Segment Open

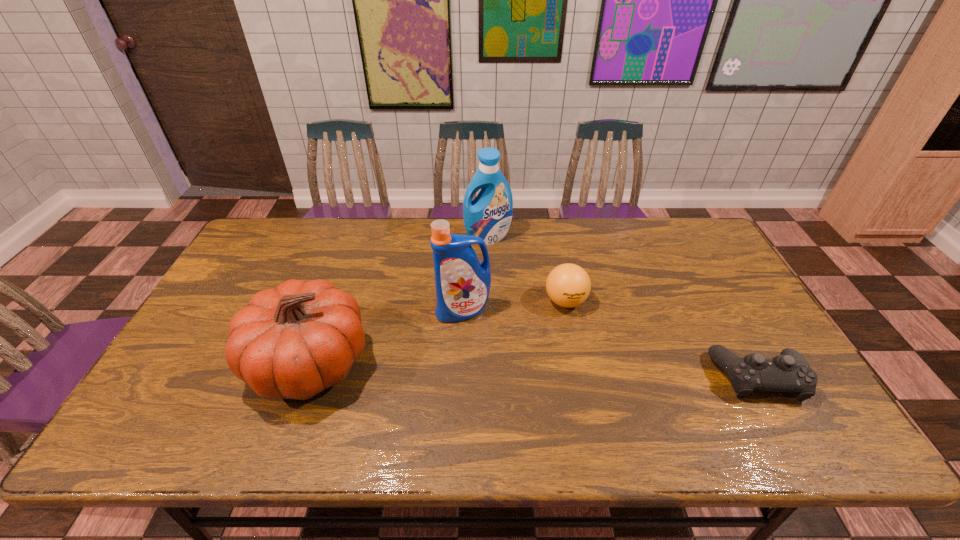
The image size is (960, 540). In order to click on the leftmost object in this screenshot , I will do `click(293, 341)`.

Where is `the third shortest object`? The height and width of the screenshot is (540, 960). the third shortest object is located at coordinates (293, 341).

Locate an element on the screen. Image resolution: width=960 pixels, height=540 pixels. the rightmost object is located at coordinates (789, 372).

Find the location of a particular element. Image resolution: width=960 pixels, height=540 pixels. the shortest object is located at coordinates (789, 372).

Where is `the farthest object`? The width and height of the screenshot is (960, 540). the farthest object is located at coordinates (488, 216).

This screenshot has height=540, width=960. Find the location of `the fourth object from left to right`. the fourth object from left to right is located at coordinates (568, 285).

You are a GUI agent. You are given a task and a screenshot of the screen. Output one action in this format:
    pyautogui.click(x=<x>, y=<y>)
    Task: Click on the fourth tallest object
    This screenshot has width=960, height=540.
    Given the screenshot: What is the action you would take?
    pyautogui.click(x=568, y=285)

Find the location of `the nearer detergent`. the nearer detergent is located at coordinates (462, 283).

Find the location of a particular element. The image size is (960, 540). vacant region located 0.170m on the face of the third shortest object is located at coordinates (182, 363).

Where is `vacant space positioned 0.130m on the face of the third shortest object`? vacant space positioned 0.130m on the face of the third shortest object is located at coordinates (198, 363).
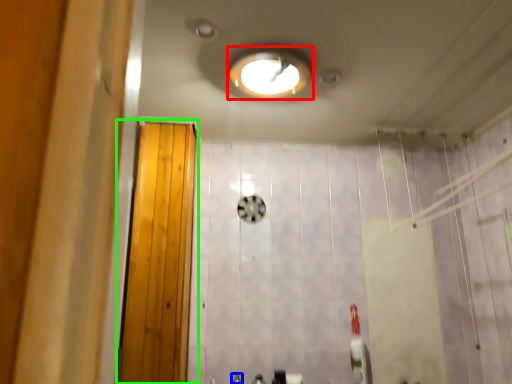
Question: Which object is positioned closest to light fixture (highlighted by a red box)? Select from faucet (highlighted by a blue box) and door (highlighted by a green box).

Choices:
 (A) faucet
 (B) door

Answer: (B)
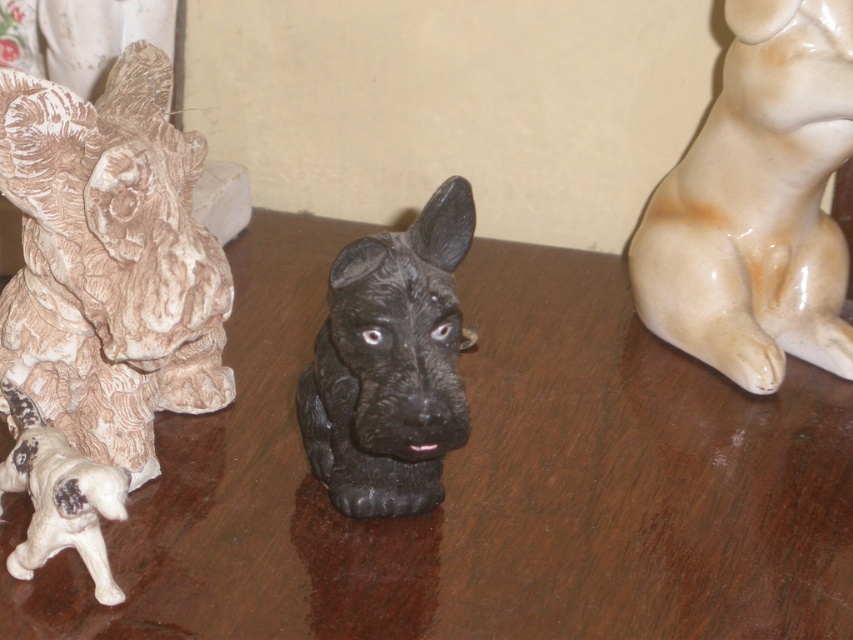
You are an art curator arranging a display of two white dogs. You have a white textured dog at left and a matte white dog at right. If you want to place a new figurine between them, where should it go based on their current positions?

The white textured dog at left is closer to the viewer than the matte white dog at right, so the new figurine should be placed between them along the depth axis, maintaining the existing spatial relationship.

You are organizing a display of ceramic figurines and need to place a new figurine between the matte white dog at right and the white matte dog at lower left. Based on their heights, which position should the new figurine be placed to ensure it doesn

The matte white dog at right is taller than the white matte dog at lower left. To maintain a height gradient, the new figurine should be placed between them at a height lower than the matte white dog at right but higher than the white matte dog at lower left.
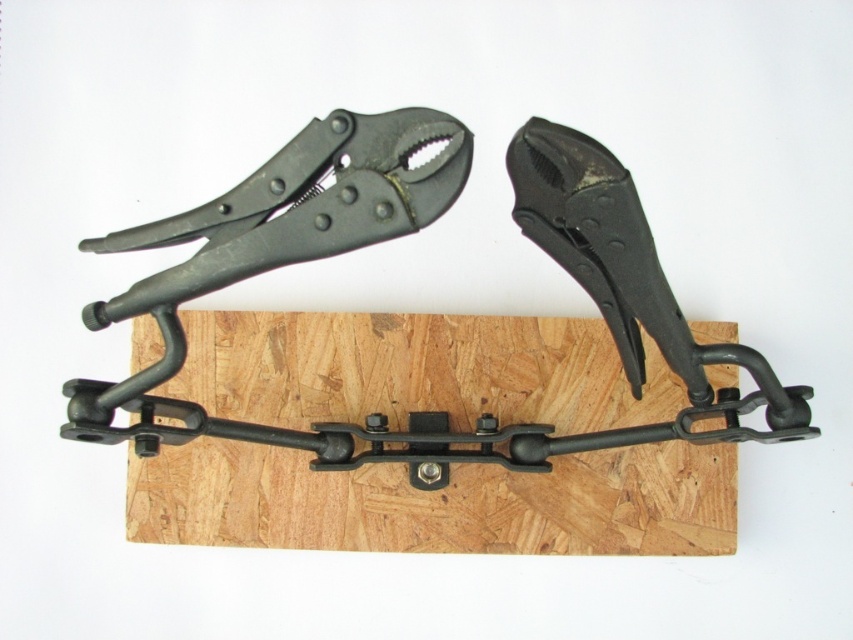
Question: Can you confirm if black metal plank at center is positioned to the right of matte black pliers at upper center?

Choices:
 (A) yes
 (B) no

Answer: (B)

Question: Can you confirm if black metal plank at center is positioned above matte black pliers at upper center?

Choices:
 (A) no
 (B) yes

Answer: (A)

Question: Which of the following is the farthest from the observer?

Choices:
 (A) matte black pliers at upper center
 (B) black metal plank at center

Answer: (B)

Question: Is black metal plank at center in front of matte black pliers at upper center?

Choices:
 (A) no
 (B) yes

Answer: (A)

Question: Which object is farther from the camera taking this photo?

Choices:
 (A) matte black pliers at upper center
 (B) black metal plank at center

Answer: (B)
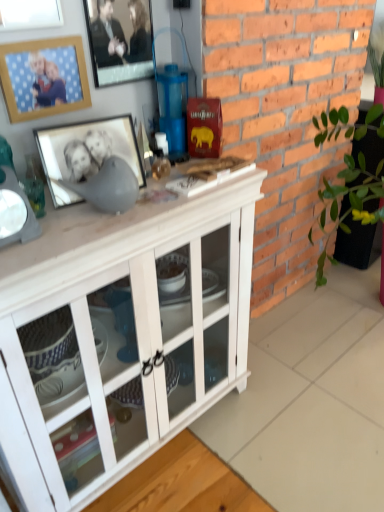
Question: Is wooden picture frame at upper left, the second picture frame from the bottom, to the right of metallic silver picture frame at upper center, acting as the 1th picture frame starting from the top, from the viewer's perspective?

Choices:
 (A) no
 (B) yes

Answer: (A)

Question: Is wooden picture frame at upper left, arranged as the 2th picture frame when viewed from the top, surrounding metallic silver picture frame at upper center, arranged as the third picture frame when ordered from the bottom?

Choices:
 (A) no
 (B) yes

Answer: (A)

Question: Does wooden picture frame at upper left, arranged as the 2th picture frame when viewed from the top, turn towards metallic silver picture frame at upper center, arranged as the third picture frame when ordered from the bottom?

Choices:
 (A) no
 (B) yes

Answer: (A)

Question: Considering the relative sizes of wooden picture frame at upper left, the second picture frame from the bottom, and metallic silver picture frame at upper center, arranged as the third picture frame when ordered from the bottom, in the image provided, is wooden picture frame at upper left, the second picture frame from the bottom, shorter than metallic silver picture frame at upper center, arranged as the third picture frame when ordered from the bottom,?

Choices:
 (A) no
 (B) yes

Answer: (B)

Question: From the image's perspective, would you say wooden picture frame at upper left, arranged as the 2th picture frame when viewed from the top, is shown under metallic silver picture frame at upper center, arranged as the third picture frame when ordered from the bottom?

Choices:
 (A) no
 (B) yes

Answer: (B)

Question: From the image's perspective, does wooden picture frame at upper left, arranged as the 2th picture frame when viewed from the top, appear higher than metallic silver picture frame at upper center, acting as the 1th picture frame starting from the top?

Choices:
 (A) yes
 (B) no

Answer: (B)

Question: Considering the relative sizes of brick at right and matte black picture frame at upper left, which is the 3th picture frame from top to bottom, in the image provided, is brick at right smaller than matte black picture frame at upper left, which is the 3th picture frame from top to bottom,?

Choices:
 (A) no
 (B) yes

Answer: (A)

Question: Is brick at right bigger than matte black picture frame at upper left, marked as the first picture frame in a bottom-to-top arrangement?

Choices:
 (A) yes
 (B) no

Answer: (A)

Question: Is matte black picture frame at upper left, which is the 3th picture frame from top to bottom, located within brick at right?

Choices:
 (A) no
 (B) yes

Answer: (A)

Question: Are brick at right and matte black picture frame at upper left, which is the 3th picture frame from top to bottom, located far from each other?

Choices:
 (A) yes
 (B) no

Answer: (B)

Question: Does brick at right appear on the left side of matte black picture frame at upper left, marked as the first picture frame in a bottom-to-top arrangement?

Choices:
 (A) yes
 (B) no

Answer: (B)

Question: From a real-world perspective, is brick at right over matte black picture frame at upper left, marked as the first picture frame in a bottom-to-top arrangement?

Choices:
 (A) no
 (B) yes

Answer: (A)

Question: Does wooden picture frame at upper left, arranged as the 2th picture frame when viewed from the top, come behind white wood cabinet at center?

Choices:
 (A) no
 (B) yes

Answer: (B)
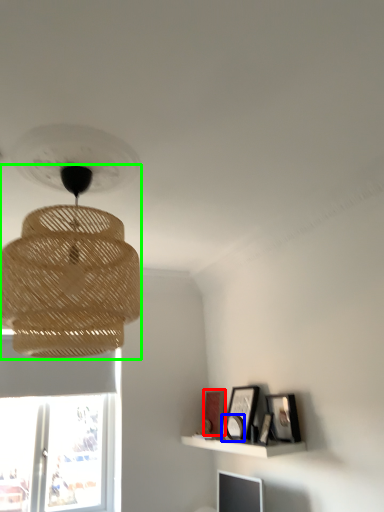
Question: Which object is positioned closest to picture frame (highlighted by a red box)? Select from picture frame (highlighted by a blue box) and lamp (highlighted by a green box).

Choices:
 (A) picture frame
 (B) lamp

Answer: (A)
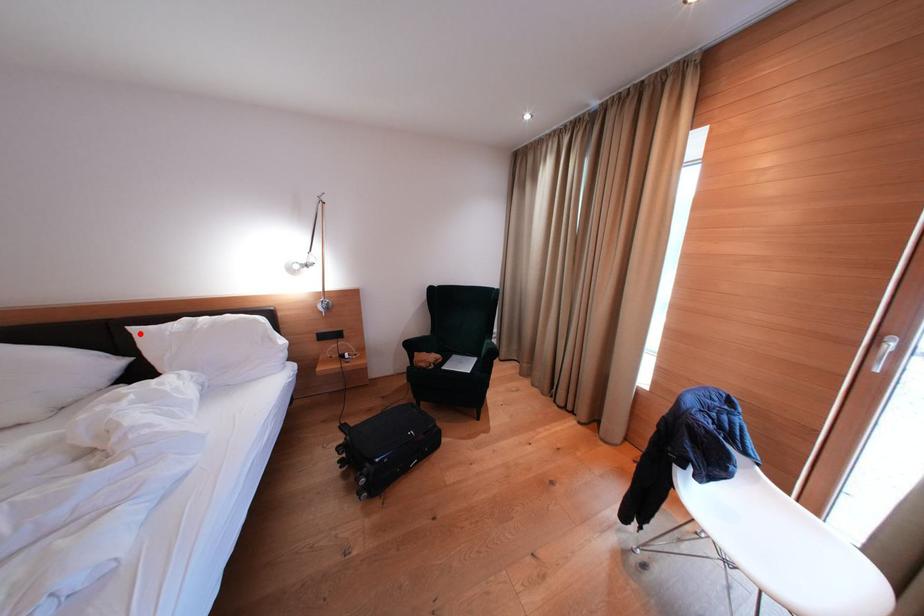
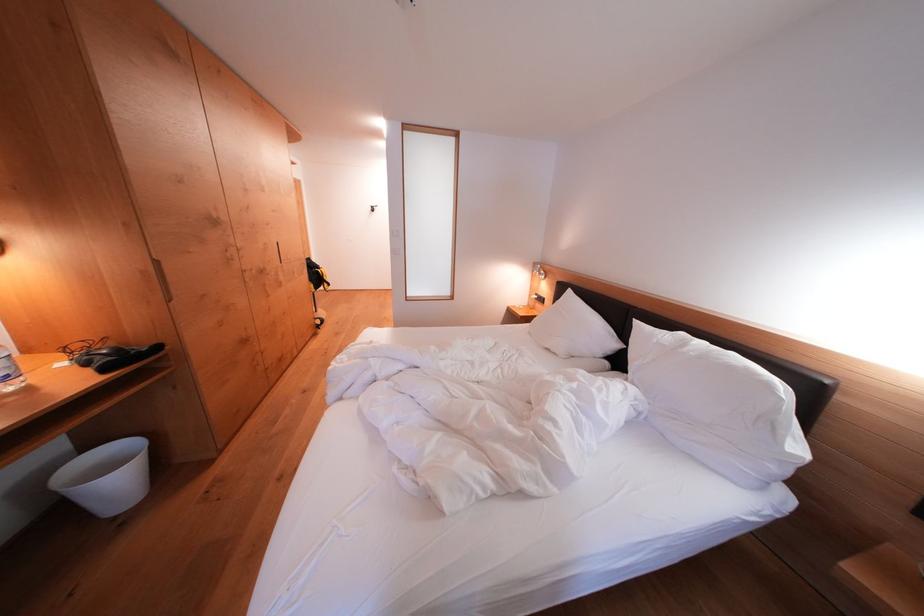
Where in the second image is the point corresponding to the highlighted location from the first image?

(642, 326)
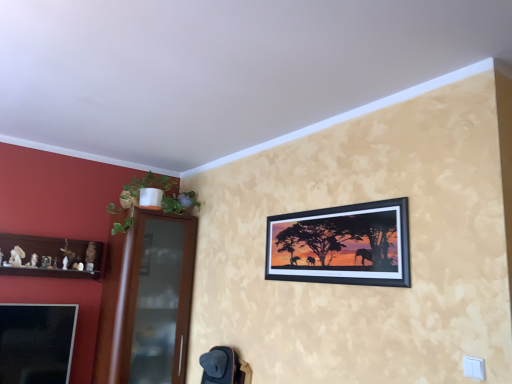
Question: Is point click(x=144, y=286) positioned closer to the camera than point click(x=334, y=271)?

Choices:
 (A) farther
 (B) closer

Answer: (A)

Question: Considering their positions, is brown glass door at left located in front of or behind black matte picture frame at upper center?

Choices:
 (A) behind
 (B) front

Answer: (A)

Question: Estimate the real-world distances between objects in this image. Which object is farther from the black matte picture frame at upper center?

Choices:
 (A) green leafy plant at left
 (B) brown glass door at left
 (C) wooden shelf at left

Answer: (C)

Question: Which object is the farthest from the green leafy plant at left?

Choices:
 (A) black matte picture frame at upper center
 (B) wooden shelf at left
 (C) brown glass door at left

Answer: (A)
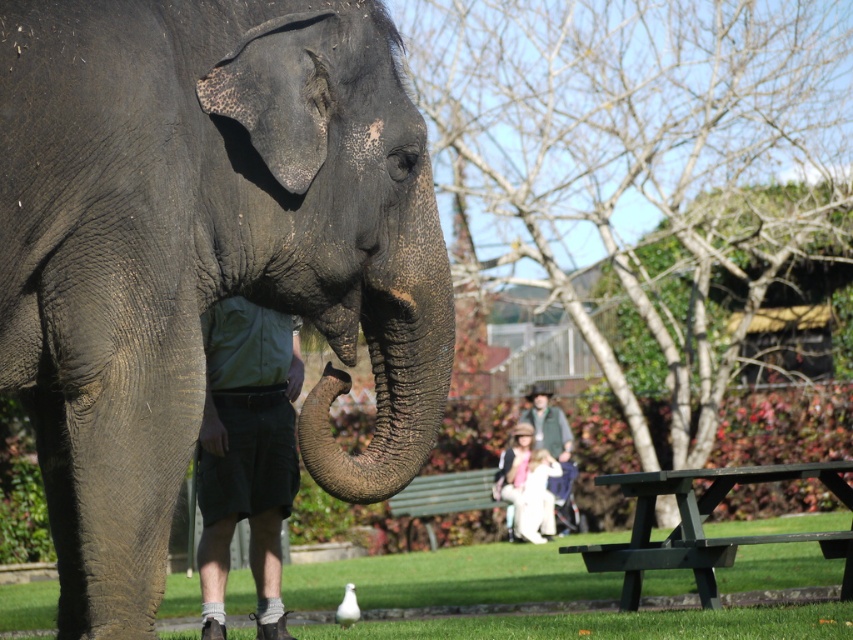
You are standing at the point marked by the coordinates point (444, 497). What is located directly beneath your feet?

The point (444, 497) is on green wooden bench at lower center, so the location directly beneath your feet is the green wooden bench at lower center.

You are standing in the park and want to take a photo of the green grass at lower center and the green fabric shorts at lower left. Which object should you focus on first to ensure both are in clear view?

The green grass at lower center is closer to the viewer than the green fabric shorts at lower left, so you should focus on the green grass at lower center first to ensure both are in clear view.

Segment Closed

> **Required work**:
Rewrite the entries from the beginning through the line containing "Locate an element", including that line, with "located" replaced by "positioned" and nothing else changed. Leave the pictures out.

> **Solution**:
The image size is (960, 540). In order to click on the leftmost object in this screenshot , I will do `click(293, 341)`.

Where is `the third shortest object`? The height and width of the screenshot is (540, 960). the third shortest object is positioned at coordinates (293, 341).

Locate an element on the screen. Image resolution: width=960 pixels, height=540 pixels. the rightmost object is positioned at coordinates (789, 372).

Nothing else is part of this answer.